■ **WHAT YOU WILL DO**
Throughout the records below, find each line holding "black" and copy it.

======== RECORD EXCERPTS ========

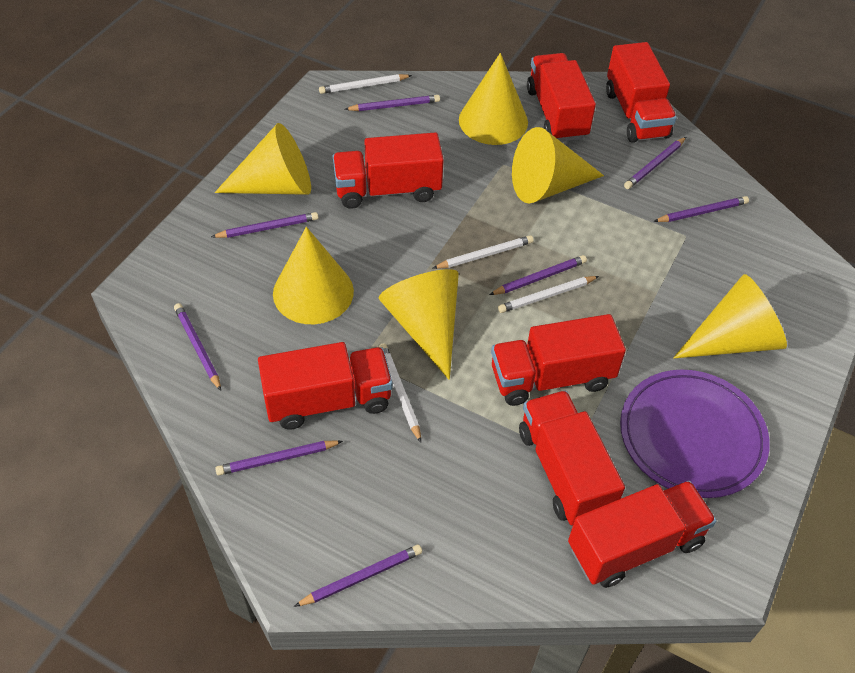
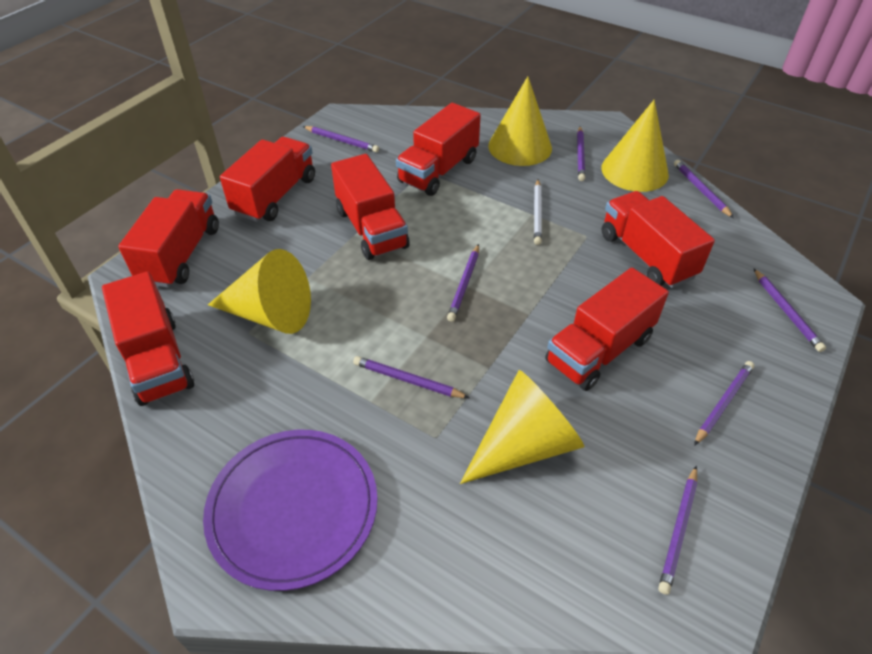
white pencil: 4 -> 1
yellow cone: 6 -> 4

========
======== RECORD EXCERPTS ========

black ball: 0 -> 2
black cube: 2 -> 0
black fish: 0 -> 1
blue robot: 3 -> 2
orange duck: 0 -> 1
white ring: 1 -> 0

========

■ **TASK ANSWER**
black ball: 0 -> 2
black cube: 2 -> 0
black fish: 0 -> 1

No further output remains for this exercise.